:: Dataset content

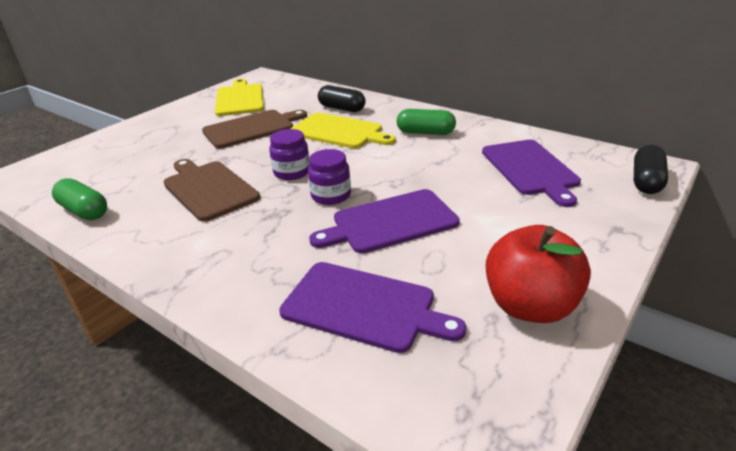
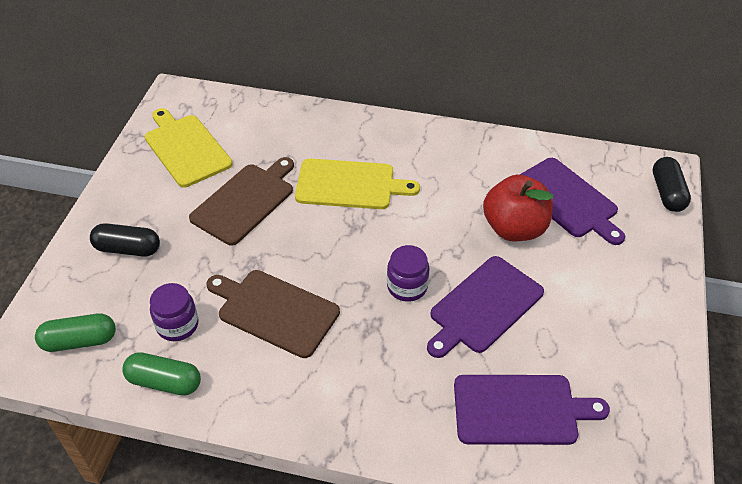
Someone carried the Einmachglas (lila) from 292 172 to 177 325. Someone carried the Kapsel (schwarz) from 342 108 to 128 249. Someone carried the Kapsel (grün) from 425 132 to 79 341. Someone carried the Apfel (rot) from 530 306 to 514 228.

::::
:: Dataset content

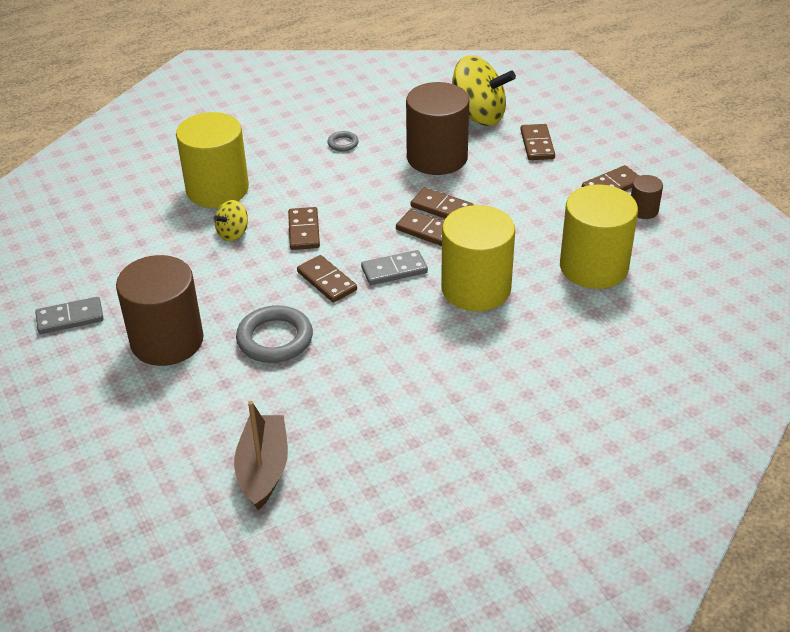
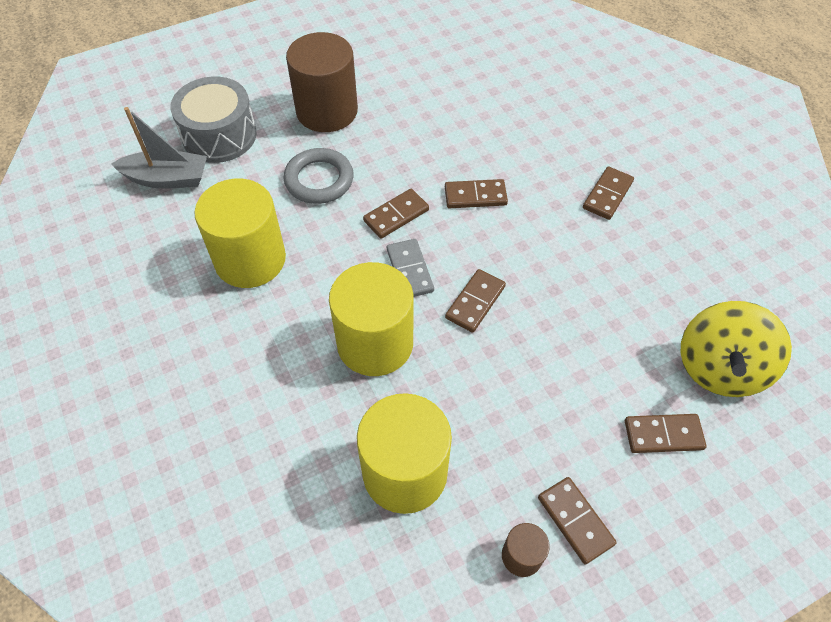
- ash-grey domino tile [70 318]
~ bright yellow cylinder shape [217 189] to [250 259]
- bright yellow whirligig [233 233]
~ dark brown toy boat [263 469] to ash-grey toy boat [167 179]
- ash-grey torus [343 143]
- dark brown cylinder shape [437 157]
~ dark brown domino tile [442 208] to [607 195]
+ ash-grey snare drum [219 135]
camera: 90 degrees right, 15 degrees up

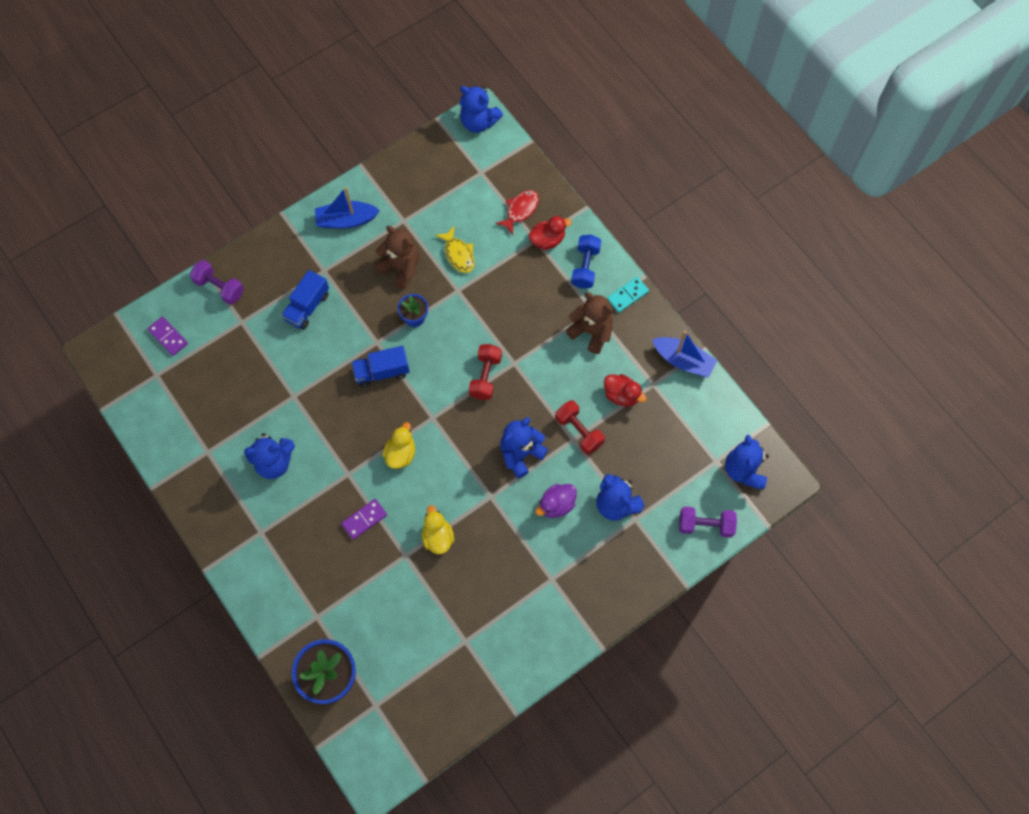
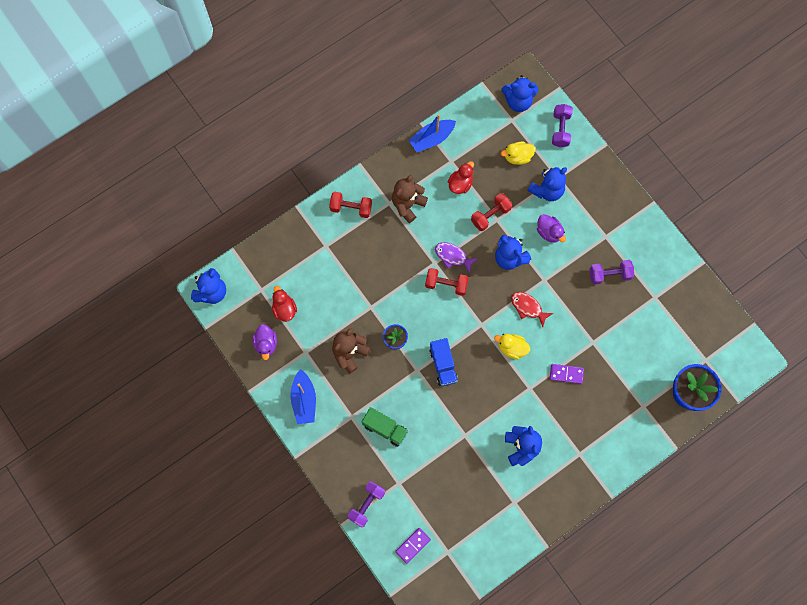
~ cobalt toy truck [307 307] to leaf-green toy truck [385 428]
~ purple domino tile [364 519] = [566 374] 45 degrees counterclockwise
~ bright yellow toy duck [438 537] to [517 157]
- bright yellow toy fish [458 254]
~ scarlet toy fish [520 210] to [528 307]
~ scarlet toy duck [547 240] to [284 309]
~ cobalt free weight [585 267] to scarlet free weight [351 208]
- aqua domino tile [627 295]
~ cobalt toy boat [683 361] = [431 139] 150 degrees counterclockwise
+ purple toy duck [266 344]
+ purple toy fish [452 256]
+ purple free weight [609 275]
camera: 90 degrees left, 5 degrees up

::::

• Requirement
Only one part of the material above is to be transcribed, namely the lines starting with the line that has "- ash-grey torus [343 143]" and going on through the line that has "drum [219 135]", exactly as they stand.

• Exercise output
- ash-grey torus [343 143]
- dark brown cylinder shape [437 157]
~ dark brown domino tile [442 208] to [607 195]
+ ash-grey snare drum [219 135]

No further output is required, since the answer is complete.